**TASK DESCRIPTION**
Set out every line of the entries below as a numbered list, omitting the blank lines.

**EXTRACTED ENTRIES**
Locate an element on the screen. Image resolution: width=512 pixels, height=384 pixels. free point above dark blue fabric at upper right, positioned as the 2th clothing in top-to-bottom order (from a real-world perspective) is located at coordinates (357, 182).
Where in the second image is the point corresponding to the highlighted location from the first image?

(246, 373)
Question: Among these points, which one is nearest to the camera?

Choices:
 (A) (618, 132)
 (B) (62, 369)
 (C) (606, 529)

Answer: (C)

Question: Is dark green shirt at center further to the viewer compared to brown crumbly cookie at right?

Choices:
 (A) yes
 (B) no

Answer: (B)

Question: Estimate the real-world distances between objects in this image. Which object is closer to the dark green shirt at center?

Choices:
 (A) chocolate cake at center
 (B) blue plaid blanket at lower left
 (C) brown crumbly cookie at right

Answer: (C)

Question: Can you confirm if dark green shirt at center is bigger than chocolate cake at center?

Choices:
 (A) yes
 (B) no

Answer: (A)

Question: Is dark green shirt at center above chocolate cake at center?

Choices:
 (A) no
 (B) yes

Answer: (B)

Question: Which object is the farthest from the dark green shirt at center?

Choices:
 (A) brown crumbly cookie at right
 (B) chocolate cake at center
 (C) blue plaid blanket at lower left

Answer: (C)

**ANSWER TO THE EXERCISE**
1. Locate an element on the screen. Image resolution: width=512 pixels, height=384 pixels. free point above dark blue fabric at upper right, positioned as the 2th clothing in top-to-bottom order (from a real-world perspective) is located at coordinates (357, 182).
2. Where in the second image is the point corresponding to the highlighted location from the first image?
3. (246, 373)
4. Question: Among these points, which one is nearest to the camera?
5. Choices:
6.  (A) (618, 132)
7.  (B) (62, 369)
8.  (C) (606, 529)
9. Answer: (C)
10. Question: Is dark green shirt at center further to the viewer compared to brown crumbly cookie at right?
11. Choices:
12.  (A) yes
13.  (B) no
14. Answer: (B)
15. Question: Estimate the real-world distances between objects in this image. Which object is closer to the dark green shirt at center?
16. Choices:
17.  (A) chocolate cake at center
18.  (B) blue plaid blanket at lower left
19.  (C) brown crumbly cookie at right
20. Answer: (C)
21. Question: Can you confirm if dark green shirt at center is bigger than chocolate cake at center?
22. Choices:
23.  (A) yes
24.  (B) no
25. Answer: (A)
26. Question: Is dark green shirt at center above chocolate cake at center?
27. Choices:
28.  (A) no
29.  (B) yes
30. Answer: (B)
31. Question: Which object is the farthest from the dark green shirt at center?
32. Choices:
33.  (A) brown crumbly cookie at right
34.  (B) chocolate cake at center
35.  (C) blue plaid blanket at lower left
36. Answer: (C)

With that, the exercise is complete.